» **Action item**:
Transcribe the entries exactly as given and skip whatever images they hold.
___ Extracted material
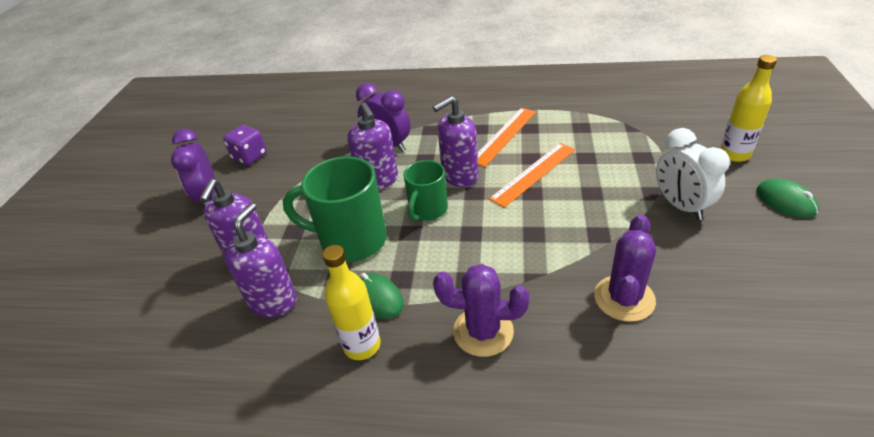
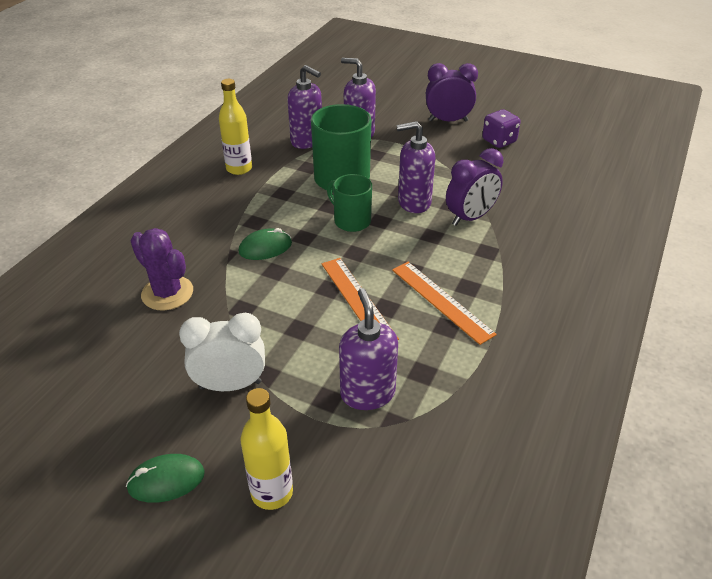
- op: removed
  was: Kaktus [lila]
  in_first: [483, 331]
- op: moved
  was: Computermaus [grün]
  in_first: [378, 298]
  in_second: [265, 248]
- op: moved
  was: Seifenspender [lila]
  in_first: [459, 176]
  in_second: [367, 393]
______
» **Answer space**:
- op: removed
  was: Kaktus [lila]
  in_first: [483, 331]
- op: moved
  was: Computermaus [grün]
  in_first: [378, 298]
  in_second: [265, 248]
- op: moved
  was: Seifenspender [lila]
  in_first: [459, 176]
  in_second: [367, 393]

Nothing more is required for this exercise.